+++ DATA RECORDS +++

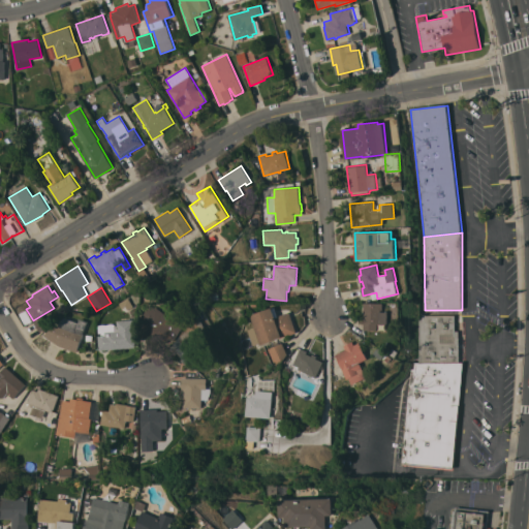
[(383,303),(383,310),(381,310),(381,311),(385,311),(387,311),(387,323),(378,323),(377,330),(364,330),(364,323),(360,323),(360,317),(364,317),(365,303),(383,303)]
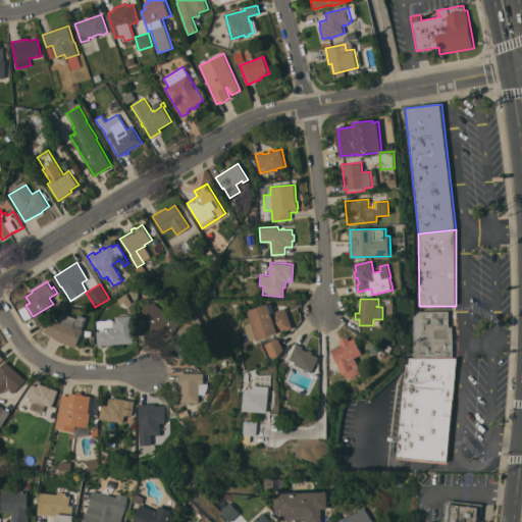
[(140,303),(156,303),(164,310),(168,310),(168,316),(186,316),(173,335),(153,336),(153,334),(141,334),(140,303)]
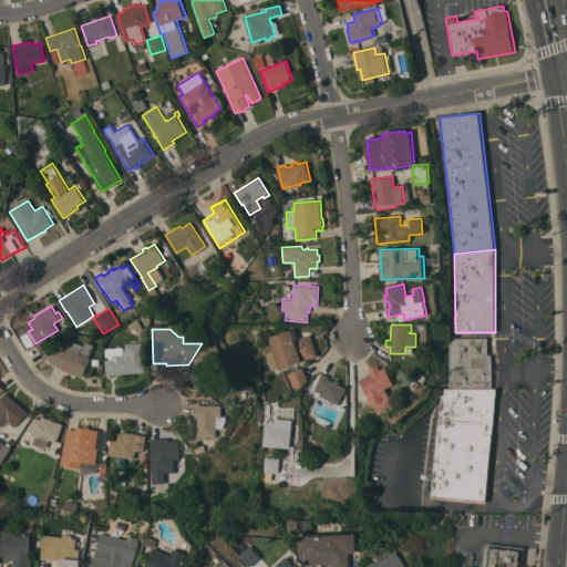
[(318,357),(299,363),(299,362),(280,369),(279,368),(272,370),(266,353),(272,351),(268,338),(291,329),(291,330),(295,329),(298,339),(310,333),(318,357)]
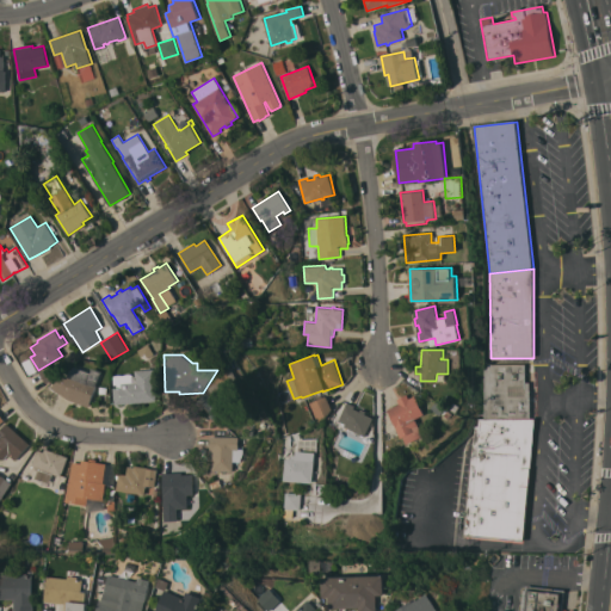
[(216,418),(215,420),(210,417),(211,414),(198,406),(228,362),(251,401),(232,420),(224,424),(216,418)]
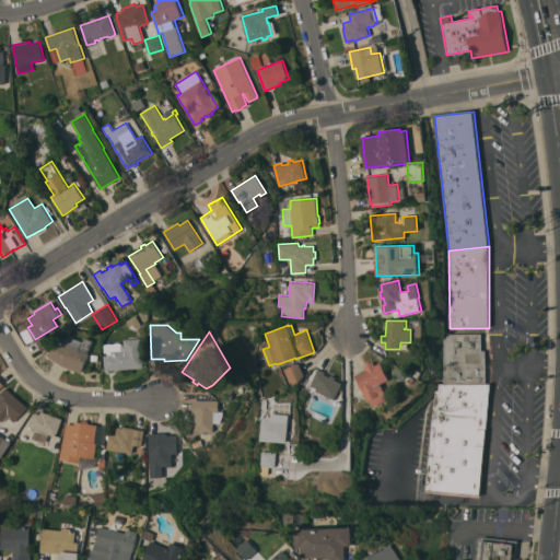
[(444,334),(453,334),(453,333),(456,333),(456,334),(462,334),(462,333),(465,333),(465,334),(481,334),(481,350),(486,350),(485,384),(443,383),(444,334)]
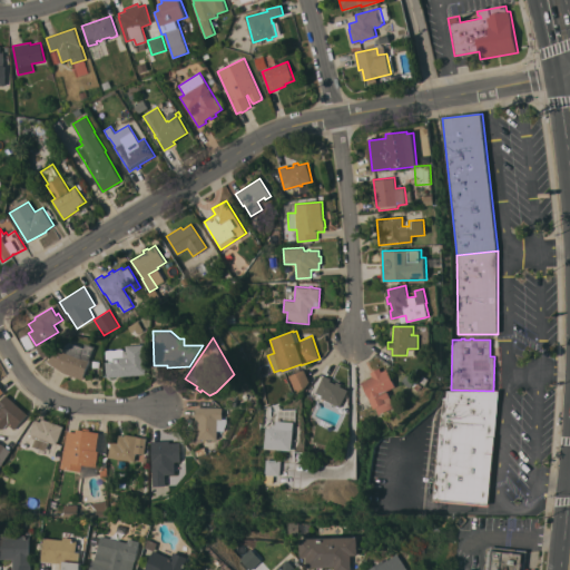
[(49,340),(56,350),(43,357),(37,347),(49,340)]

+++

WORK INSTRUCTIONS => Only the text of the entries belongs in the answer, copied exactly; the pictures stay out.

FINISHED EXERCISE =>
[(383,303),(383,310),(381,310),(381,311),(385,311),(387,311),(387,323),(378,323),(377,330),(364,330),(364,323),(360,323),(360,317),(364,317),(365,303),(383,303)]
[(140,303),(156,303),(164,310),(168,310),(168,316),(186,316),(173,335),(153,336),(153,334),(141,334),(140,303)]
[(318,357),(299,363),(299,362),(280,369),(279,368),(272,370),(266,353),(272,351),(268,338),(291,329),(291,330),(295,329),(298,339),(310,333),(318,357)]
[(216,418),(215,420),(210,417),(211,414),(198,406),(228,362),(251,401),(232,420),(224,424),(216,418)]
[(444,334),(453,334),(453,333),(456,333),(456,334),(462,334),(462,333),(465,333),(465,334),(481,334),(481,350),(486,350),(485,384),(443,383),(444,334)]
[(49,340),(56,350),(43,357),(37,347),(49,340)]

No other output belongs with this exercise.